- **Spatial reasoning data**
[Start of Attachment]
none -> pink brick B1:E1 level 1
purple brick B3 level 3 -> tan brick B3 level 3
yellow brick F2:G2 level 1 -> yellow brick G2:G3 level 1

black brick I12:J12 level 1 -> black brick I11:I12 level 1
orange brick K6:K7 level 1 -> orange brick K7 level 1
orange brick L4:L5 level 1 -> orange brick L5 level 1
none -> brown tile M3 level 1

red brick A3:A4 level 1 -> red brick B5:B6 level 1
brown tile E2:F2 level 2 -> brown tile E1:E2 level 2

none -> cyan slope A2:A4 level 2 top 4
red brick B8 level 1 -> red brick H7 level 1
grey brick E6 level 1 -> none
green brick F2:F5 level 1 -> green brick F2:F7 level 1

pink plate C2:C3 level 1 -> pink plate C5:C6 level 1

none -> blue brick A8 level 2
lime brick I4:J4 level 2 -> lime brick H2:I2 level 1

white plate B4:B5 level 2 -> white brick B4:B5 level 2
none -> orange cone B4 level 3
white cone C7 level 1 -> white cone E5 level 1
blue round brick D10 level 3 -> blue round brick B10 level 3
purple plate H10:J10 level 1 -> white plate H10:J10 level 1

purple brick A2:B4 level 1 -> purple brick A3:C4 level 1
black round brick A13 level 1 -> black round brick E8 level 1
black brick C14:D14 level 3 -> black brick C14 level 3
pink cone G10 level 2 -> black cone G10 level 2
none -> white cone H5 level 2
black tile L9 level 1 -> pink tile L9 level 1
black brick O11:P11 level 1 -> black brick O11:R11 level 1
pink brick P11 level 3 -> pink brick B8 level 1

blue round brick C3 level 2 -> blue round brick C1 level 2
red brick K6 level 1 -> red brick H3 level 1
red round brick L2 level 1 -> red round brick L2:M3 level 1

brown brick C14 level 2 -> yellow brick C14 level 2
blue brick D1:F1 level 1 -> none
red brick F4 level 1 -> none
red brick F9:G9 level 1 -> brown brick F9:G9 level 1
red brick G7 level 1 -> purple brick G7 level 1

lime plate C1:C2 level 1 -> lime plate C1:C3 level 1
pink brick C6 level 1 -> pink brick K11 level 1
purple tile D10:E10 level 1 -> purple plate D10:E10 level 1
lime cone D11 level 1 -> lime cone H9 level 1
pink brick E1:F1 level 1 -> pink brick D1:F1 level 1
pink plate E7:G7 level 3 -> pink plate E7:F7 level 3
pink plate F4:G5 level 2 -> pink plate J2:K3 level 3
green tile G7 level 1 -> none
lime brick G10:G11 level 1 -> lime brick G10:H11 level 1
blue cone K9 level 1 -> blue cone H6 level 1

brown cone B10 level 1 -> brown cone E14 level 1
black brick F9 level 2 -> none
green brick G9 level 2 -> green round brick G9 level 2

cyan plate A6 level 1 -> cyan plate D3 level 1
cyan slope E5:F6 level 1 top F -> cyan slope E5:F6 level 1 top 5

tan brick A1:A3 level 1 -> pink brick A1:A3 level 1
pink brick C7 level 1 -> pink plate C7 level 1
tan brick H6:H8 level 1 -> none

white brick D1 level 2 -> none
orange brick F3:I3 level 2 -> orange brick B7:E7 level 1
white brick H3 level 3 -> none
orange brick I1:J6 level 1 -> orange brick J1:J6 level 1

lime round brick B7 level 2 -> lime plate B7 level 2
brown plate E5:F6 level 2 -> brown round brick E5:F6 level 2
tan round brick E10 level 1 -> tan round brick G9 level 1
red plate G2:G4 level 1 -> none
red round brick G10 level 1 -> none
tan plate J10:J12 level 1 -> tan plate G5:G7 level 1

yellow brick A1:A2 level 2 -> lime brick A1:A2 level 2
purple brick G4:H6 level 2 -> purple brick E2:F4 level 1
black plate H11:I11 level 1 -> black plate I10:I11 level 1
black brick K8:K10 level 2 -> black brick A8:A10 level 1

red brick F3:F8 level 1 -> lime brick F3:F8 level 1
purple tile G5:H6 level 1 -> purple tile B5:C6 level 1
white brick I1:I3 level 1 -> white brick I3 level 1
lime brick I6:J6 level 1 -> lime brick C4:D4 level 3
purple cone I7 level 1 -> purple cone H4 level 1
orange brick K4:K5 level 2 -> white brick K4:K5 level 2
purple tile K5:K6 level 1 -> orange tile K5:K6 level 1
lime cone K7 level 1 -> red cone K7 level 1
[End of Attachment]
Once more, write out the records exactly as they are.

- **Output below**
none -> pink brick B1:E1 level 1
purple brick B3 level 3 -> tan brick B3 level 3
yellow brick F2:G2 level 1 -> yellow brick G2:G3 level 1

black brick I12:J12 level 1 -> black brick I11:I12 level 1
orange brick K6:K7 level 1 -> orange brick K7 level 1
orange brick L4:L5 level 1 -> orange brick L5 level 1
none -> brown tile M3 level 1

red brick A3:A4 level 1 -> red brick B5:B6 level 1
brown tile E2:F2 level 2 -> brown tile E1:E2 level 2

none -> cyan slope A2:A4 level 2 top 4
red brick B8 level 1 -> red brick H7 level 1
grey brick E6 level 1 -> none
green brick F2:F5 level 1 -> green brick F2:F7 level 1

pink plate C2:C3 level 1 -> pink plate C5:C6 level 1

none -> blue brick A8 level 2
lime brick I4:J4 level 2 -> lime brick H2:I2 level 1

white plate B4:B5 level 2 -> white brick B4:B5 level 2
none -> orange cone B4 level 3
white cone C7 level 1 -> white cone E5 level 1
blue round brick D10 level 3 -> blue round brick B10 level 3
purple plate H10:J10 level 1 -> white plate H10:J10 level 1

purple brick A2:B4 level 1 -> purple brick A3:C4 level 1
black round brick A13 level 1 -> black round brick E8 level 1
black brick C14:D14 level 3 -> black brick C14 level 3
pink cone G10 level 2 -> black cone G10 level 2
none -> white cone H5 level 2
black tile L9 level 1 -> pink tile L9 level 1
black brick O11:P11 level 1 -> black brick O11:R11 level 1
pink brick P11 level 3 -> pink brick B8 level 1

blue round brick C3 level 2 -> blue round brick C1 level 2
red brick K6 level 1 -> red brick H3 level 1
red round brick L2 level 1 -> red round brick L2:M3 level 1

brown brick C14 level 2 -> yellow brick C14 level 2
blue brick D1:F1 level 1 -> none
red brick F4 level 1 -> none
red brick F9:G9 level 1 -> brown brick F9:G9 level 1
red brick G7 level 1 -> purple brick G7 level 1

lime plate C1:C2 level 1 -> lime plate C1:C3 level 1
pink brick C6 level 1 -> pink brick K11 level 1
purple tile D10:E10 level 1 -> purple plate D10:E10 level 1
lime cone D11 level 1 -> lime cone H9 level 1
pink brick E1:F1 level 1 -> pink brick D1:F1 level 1
pink plate E7:G7 level 3 -> pink plate E7:F7 level 3
pink plate F4:G5 level 2 -> pink plate J2:K3 level 3
green tile G7 level 1 -> none
lime brick G10:G11 level 1 -> lime brick G10:H11 level 1
blue cone K9 level 1 -> blue cone H6 level 1

brown cone B10 level 1 -> brown cone E14 level 1
black brick F9 level 2 -> none
green brick G9 level 2 -> green round brick G9 level 2

cyan plate A6 level 1 -> cyan plate D3 level 1
cyan slope E5:F6 level 1 top F -> cyan slope E5:F6 level 1 top 5

tan brick A1:A3 level 1 -> pink brick A1:A3 level 1
pink brick C7 level 1 -> pink plate C7 level 1
tan brick H6:H8 level 1 -> none

white brick D1 level 2 -> none
orange brick F3:I3 level 2 -> orange brick B7:E7 level 1
white brick H3 level 3 -> none
orange brick I1:J6 level 1 -> orange brick J1:J6 level 1

lime round brick B7 level 2 -> lime plate B7 level 2
brown plate E5:F6 level 2 -> brown round brick E5:F6 level 2
tan round brick E10 level 1 -> tan round brick G9 level 1
red plate G2:G4 level 1 -> none
red round brick G10 level 1 -> none
tan plate J10:J12 level 1 -> tan plate G5:G7 level 1

yellow brick A1:A2 level 2 -> lime brick A1:A2 level 2
purple brick G4:H6 level 2 -> purple brick E2:F4 level 1
black plate H11:I11 level 1 -> black plate I10:I11 level 1
black brick K8:K10 level 2 -> black brick A8:A10 level 1

red brick F3:F8 level 1 -> lime brick F3:F8 level 1
purple tile G5:H6 level 1 -> purple tile B5:C6 level 1
white brick I1:I3 level 1 -> white brick I3 level 1
lime brick I6:J6 level 1 -> lime brick C4:D4 level 3
purple cone I7 level 1 -> purple cone H4 level 1
orange brick K4:K5 level 2 -> white brick K4:K5 level 2
purple tile K5:K6 level 1 -> orange tile K5:K6 level 1
lime cone K7 level 1 -> red cone K7 level 1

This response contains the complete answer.